Exercise requirements: Below are the records; locate each line with the word "RADIO" and copy it.

Record excerpts:

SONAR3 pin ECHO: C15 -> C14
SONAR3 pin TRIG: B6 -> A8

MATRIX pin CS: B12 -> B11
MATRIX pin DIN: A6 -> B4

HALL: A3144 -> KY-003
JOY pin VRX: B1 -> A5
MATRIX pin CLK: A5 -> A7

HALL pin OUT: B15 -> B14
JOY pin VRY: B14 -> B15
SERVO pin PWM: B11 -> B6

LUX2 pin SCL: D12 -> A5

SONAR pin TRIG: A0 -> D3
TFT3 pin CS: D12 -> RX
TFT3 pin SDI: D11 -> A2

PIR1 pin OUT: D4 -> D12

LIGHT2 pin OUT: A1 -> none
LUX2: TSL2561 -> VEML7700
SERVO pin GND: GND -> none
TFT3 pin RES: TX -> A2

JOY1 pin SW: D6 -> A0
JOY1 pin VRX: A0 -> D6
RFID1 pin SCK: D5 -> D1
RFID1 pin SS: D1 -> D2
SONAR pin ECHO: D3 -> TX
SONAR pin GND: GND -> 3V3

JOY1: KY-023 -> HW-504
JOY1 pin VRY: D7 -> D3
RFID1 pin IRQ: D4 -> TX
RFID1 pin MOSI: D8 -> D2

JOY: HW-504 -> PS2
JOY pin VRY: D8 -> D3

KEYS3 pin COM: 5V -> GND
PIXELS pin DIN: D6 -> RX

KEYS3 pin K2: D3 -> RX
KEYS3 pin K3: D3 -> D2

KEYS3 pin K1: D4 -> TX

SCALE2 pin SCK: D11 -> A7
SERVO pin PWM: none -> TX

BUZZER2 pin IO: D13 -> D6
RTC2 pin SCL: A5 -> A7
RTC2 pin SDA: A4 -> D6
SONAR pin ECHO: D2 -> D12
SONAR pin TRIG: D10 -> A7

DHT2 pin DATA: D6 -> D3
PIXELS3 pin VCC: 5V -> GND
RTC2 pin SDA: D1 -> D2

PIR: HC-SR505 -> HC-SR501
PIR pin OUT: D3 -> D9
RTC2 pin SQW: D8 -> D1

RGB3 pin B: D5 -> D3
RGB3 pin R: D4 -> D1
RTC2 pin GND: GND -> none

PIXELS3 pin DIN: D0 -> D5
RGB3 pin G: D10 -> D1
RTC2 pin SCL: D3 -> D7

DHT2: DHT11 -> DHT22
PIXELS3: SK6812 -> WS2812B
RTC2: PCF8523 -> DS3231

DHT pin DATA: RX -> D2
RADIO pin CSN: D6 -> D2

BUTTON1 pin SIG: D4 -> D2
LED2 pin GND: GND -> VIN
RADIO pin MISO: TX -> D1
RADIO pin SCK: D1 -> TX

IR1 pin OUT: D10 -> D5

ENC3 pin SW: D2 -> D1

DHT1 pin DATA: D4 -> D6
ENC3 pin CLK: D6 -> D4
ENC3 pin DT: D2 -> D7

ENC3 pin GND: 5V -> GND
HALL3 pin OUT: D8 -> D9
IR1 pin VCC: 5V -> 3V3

Result of this task:
RADIO pin CSN: D6 -> D2
RADIO pin MISO: TX -> D1
RADIO pin SCK: D1 -> TX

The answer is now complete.